Without any of the pictures, set down the data below exactly.

(Image sets with object changes)

————

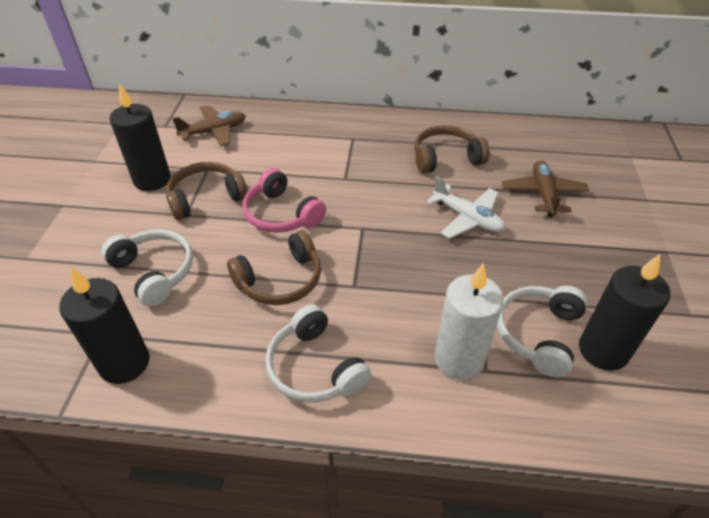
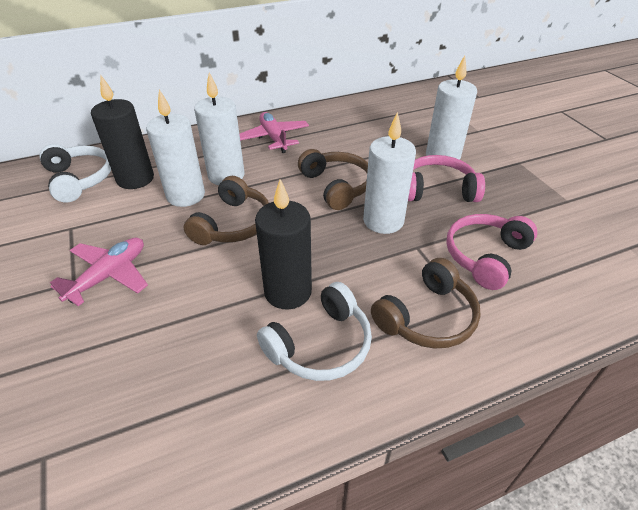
black candle: 3 -> 2
brown plane: 2 -> 0
pink headphones: 1 -> 2
pink plane: 0 -> 2
white candle: 1 -> 4
white headphones: 3 -> 2
white plane: 1 -> 0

————

> _Completed task_:
black candle: 3 -> 2
brown plane: 2 -> 0
pink headphones: 1 -> 2
pink plane: 0 -> 2
white candle: 1 -> 4
white headphones: 3 -> 2
white plane: 1 -> 0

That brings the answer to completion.